* Assigned task: Look at each line of the listing. Copy those that hold the string "none".

* Data under study:
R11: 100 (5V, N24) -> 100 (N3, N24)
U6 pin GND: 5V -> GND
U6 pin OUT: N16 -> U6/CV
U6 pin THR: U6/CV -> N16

---

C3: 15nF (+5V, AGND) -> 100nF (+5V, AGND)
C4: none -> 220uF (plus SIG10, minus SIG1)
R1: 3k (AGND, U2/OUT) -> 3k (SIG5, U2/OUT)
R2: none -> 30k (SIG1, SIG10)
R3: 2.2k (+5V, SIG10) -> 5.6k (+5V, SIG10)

* Task answer:
C4: none -> 220uF (plus SIG10, minus SIG1)
R2: none -> 30k (SIG1, SIG10)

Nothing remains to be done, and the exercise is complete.